The problem. Of the entries below, return exactly those lines that fall between the one containing "D201: zener 5.6V" and the one containing "R204: 6.8k (ADC, GND) -> 6.8k (ADC, IN)", the two end lines included.

Supplied entries.
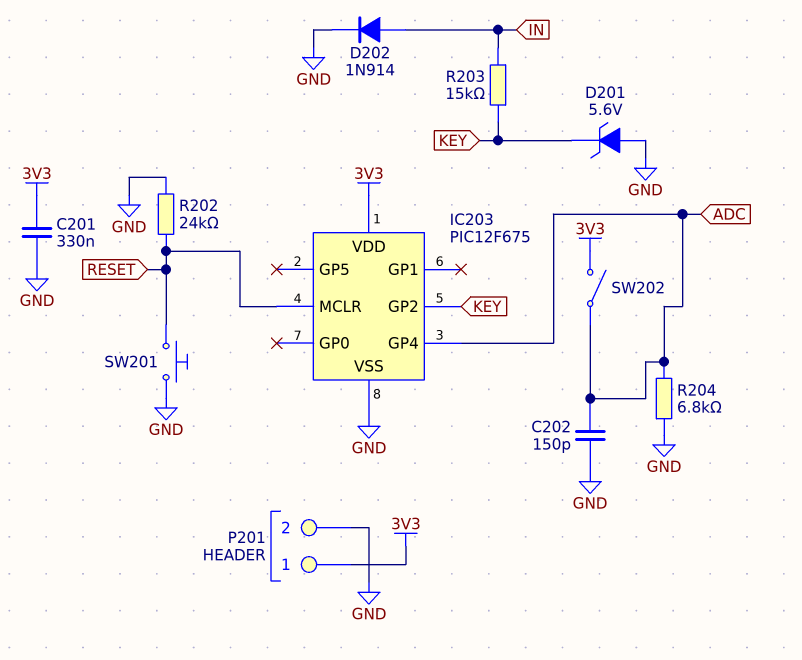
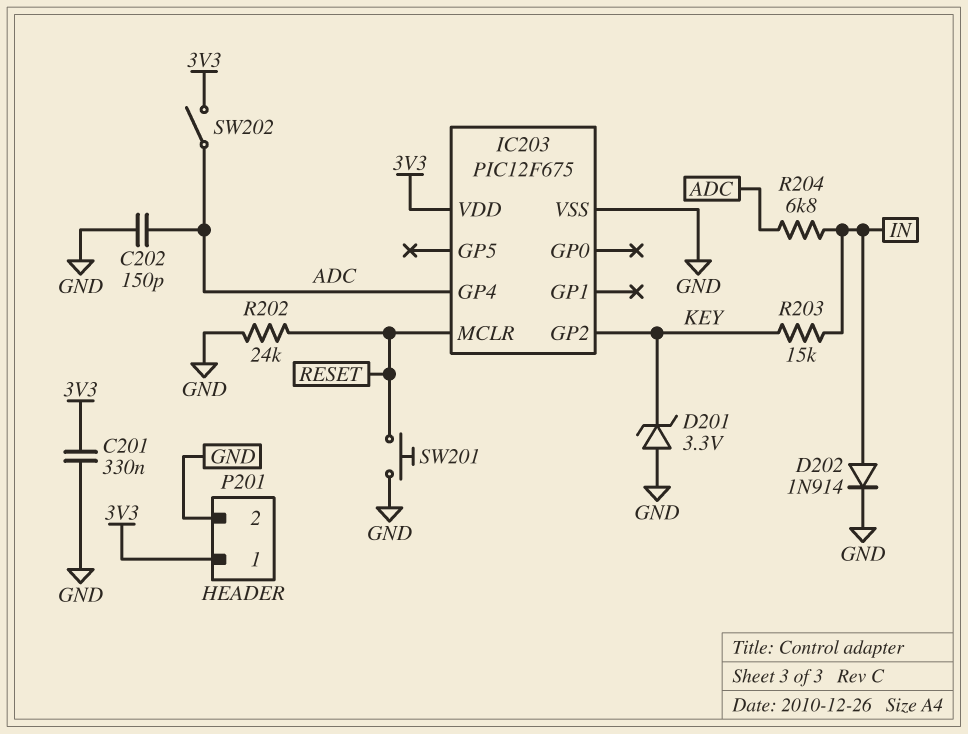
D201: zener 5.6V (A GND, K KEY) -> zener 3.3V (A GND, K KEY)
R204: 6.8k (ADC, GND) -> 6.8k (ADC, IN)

==

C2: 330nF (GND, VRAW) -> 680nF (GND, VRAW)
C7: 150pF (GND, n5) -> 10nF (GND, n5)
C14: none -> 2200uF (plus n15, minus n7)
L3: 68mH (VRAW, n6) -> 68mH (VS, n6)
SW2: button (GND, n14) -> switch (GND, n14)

Output for this exercise.
D201: zener 5.6V (A GND, K KEY) -> zener 3.3V (A GND, K KEY)
R204: 6.8k (ADC, GND) -> 6.8k (ADC, IN)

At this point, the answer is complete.